## [YOUR ASSIGNMENT]
For this listing, the lines between the one holding "R5: 100k (5V, GND) -> none" and the one holding "U2 pin GP4: ALARM -> none", inclusive, must be set down exactly.

## [EXTRACTED RECORDS]
↓↓↓
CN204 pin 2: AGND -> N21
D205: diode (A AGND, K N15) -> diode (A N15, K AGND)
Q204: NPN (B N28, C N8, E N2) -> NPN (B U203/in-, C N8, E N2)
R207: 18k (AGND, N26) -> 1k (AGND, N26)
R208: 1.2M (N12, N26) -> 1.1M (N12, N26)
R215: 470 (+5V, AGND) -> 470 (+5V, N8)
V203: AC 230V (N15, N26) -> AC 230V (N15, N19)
↑↑↑
↓↓↓
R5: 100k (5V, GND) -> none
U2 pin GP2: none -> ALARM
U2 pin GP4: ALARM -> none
↑↑↑
## [SOLUTION FOR THIS TASK]
R5: 100k (5V, GND) -> none
U2 pin GP2: none -> ALARM
U2 pin GP4: ALARM -> none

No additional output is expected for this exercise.